** Record extracts follows **

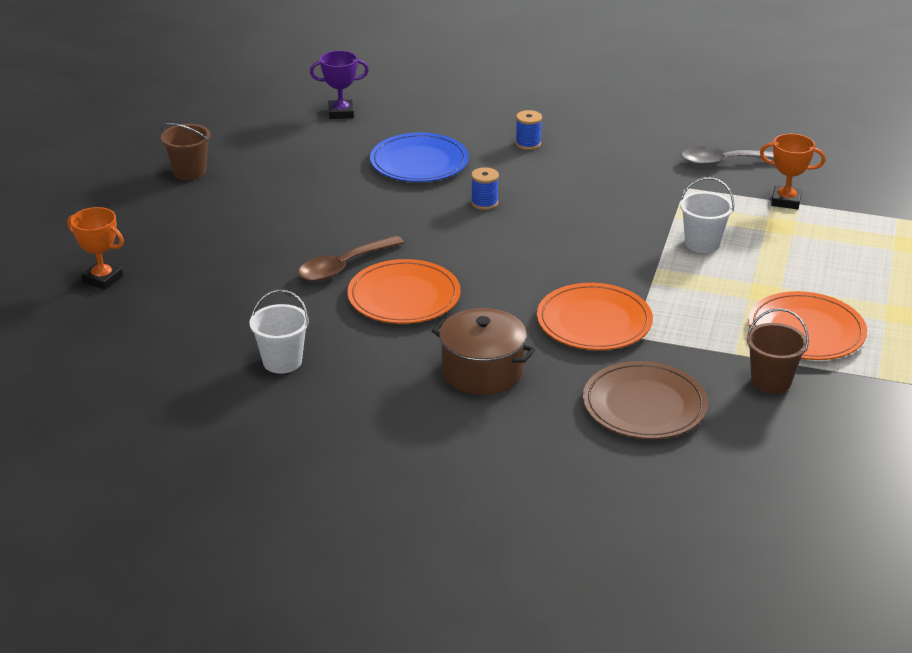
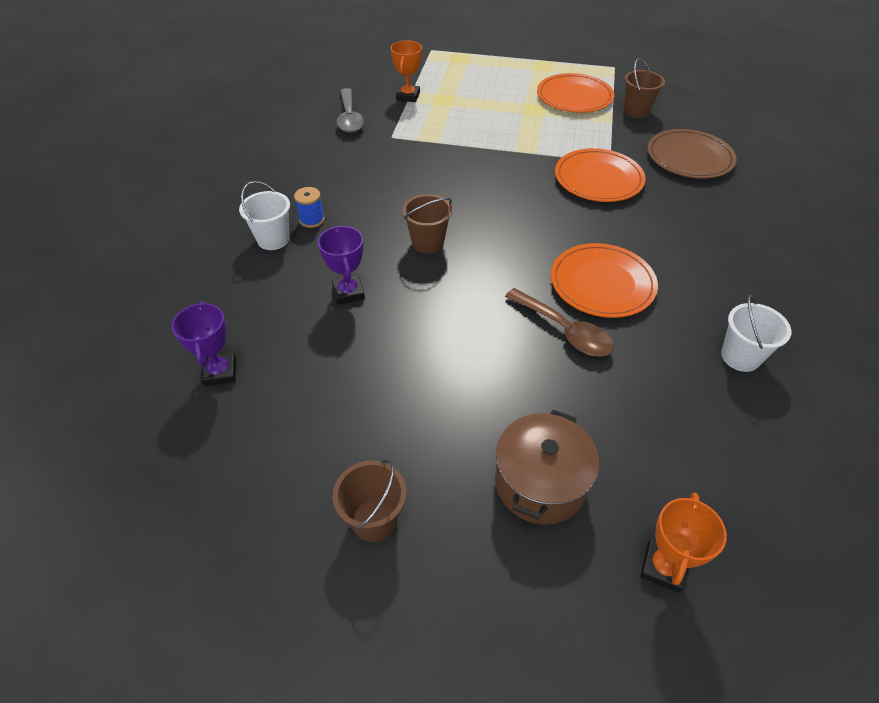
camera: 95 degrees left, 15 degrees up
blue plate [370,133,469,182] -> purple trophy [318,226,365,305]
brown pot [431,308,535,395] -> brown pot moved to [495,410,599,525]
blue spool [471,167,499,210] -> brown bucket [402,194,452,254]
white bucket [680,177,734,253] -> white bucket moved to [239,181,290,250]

** End of Record extracts **
** Record extracts follows **

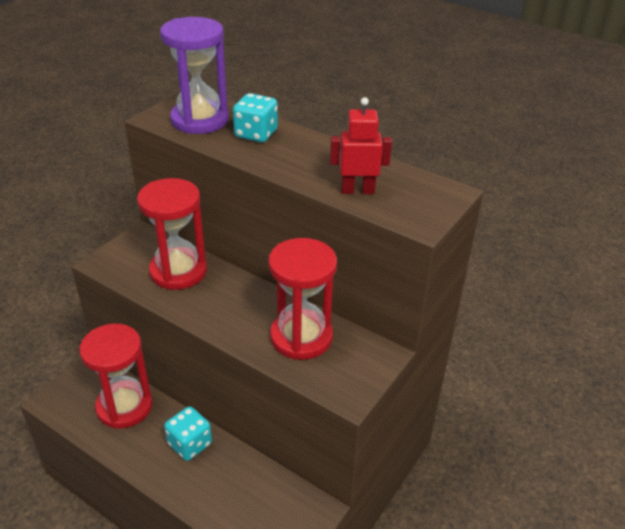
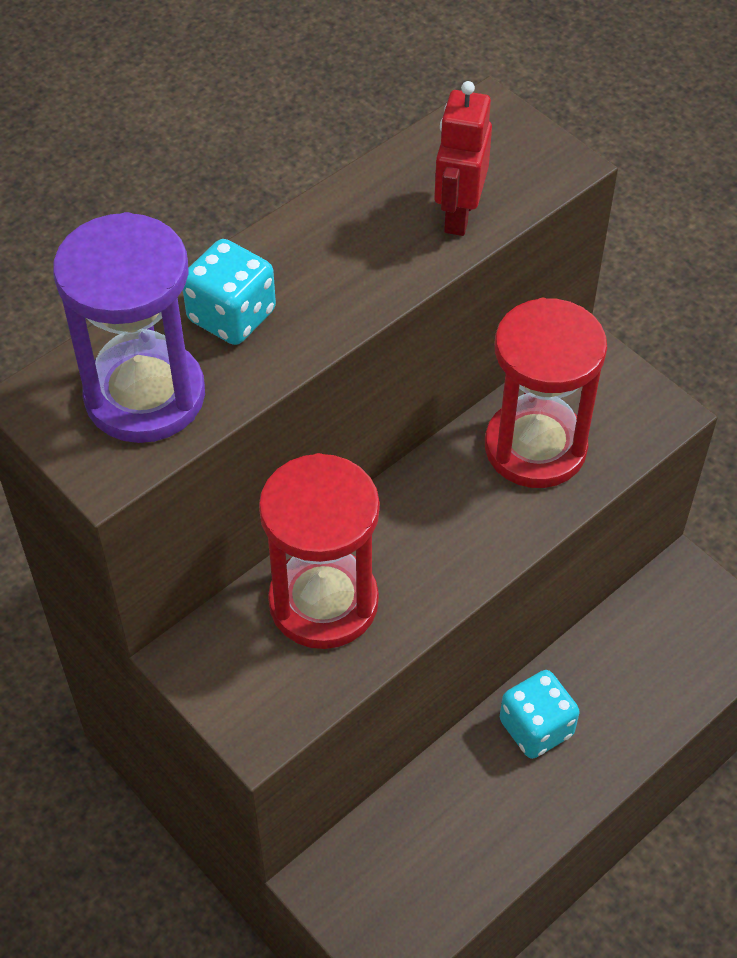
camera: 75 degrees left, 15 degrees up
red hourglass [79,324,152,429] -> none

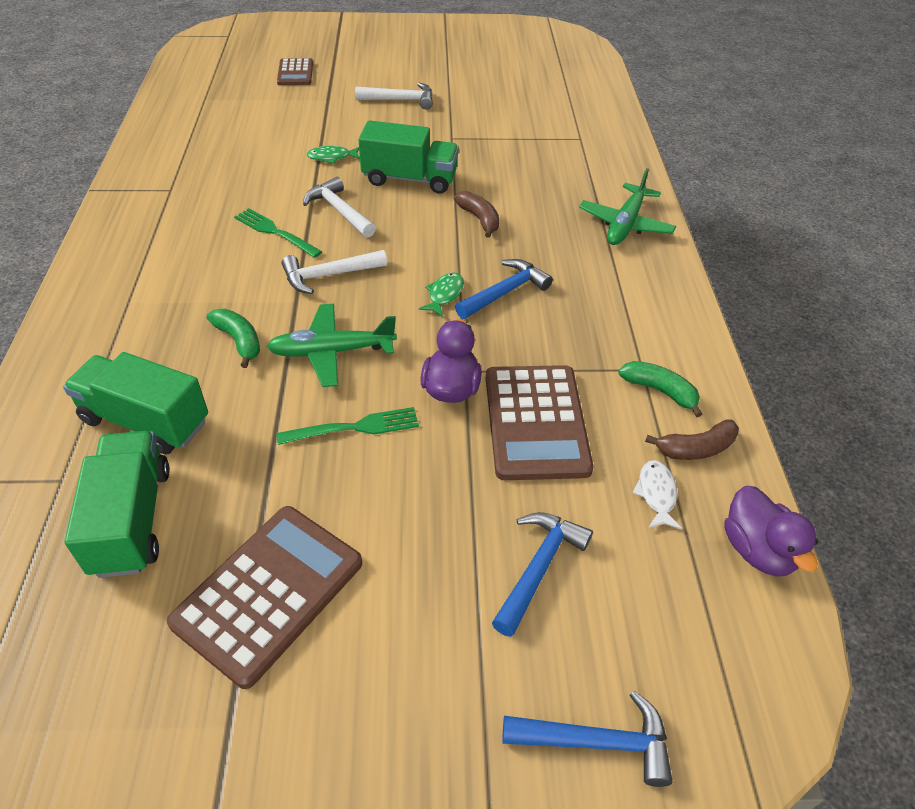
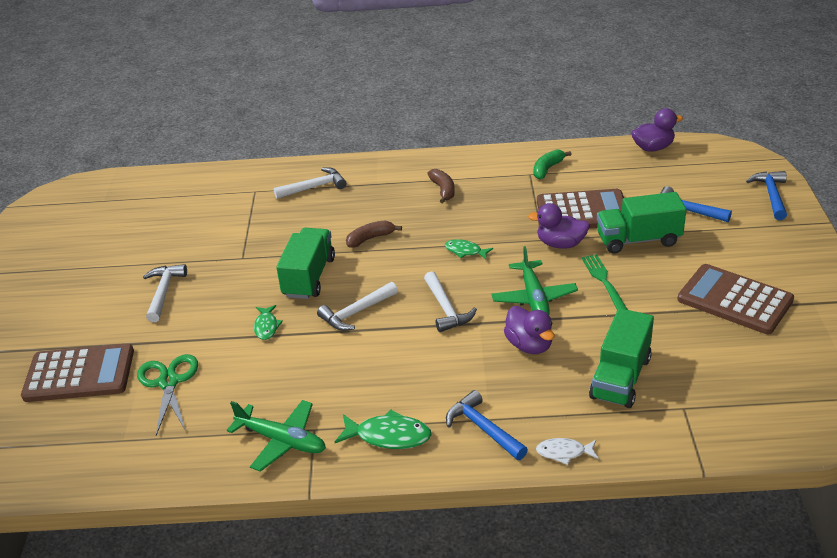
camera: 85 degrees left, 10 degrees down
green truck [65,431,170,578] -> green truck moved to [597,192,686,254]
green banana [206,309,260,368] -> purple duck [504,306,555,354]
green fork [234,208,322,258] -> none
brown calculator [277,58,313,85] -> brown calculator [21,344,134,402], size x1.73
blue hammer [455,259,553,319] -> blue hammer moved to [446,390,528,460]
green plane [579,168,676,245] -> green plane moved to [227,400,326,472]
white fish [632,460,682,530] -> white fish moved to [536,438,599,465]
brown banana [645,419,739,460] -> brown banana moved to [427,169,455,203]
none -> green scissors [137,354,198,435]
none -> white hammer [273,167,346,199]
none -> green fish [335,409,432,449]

** End of Record extracts **
** Record extracts follows **

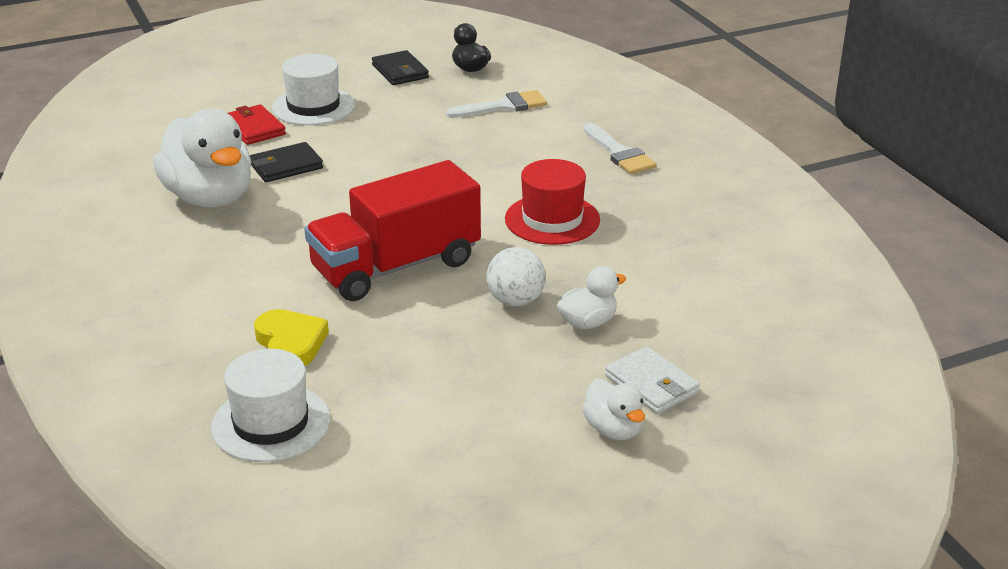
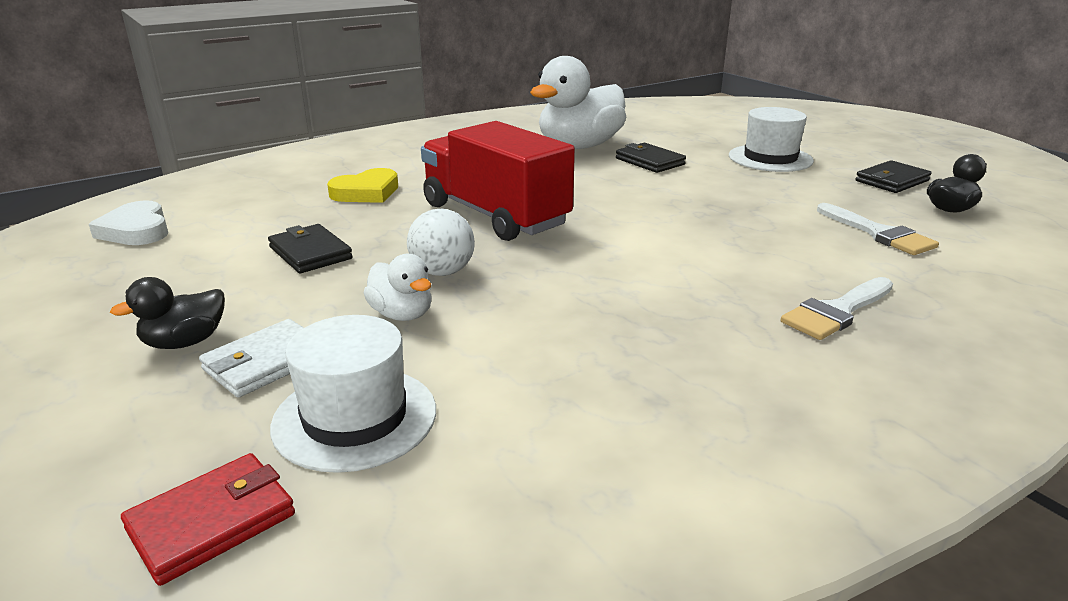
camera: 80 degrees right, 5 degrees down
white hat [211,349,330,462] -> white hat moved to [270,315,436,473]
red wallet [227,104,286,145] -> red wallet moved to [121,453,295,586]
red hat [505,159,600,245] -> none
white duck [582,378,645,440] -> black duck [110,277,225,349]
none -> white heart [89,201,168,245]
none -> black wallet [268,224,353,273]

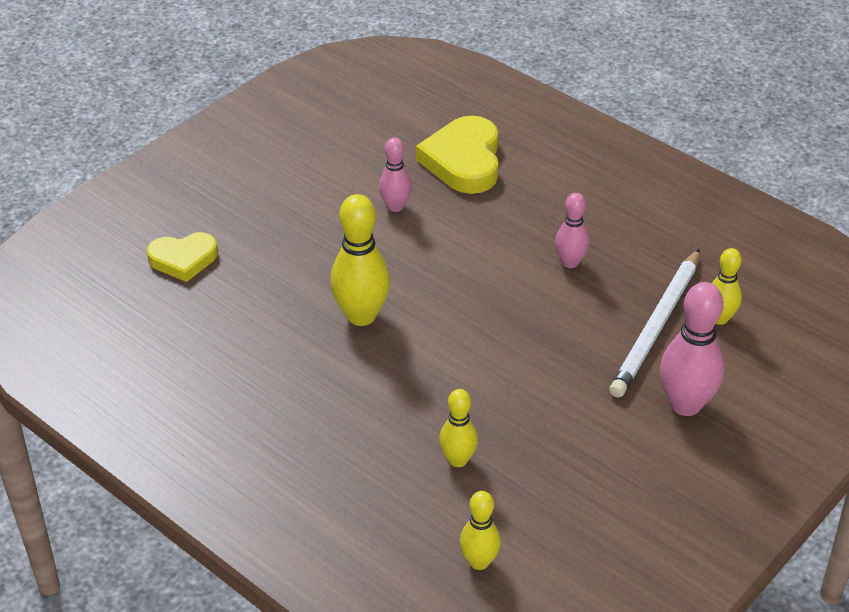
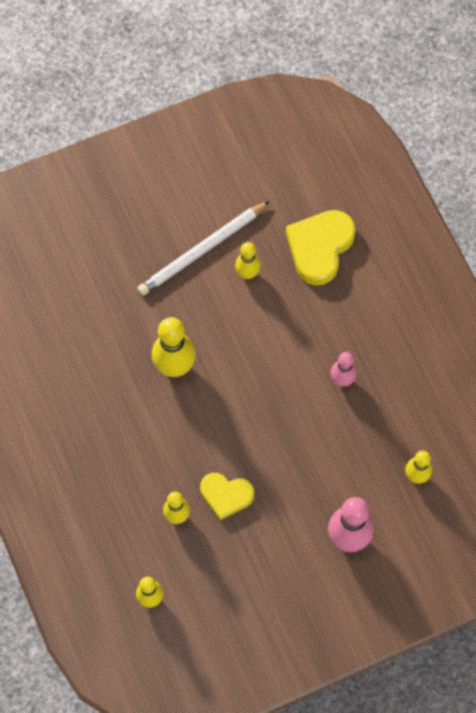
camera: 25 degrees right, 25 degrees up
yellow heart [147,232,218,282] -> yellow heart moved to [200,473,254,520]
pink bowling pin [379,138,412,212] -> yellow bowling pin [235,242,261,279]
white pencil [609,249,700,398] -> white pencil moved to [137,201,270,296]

** End of Record extracts **

Task details
After locating the line holding "camera: 95 degrees left, 15 degrees up" above, output exactly that line and every line after it through the line holding "white bucket [680,177,734,253]". Include nothing else.

Expected answer
camera: 95 degrees left, 15 degrees up
blue plate [370,133,469,182] -> purple trophy [318,226,365,305]
brown pot [431,308,535,395] -> brown pot moved to [495,410,599,525]
blue spool [471,167,499,210] -> brown bucket [402,194,452,254]
white bucket [680,177,734,253] -> white bucket moved to [239,181,290,250]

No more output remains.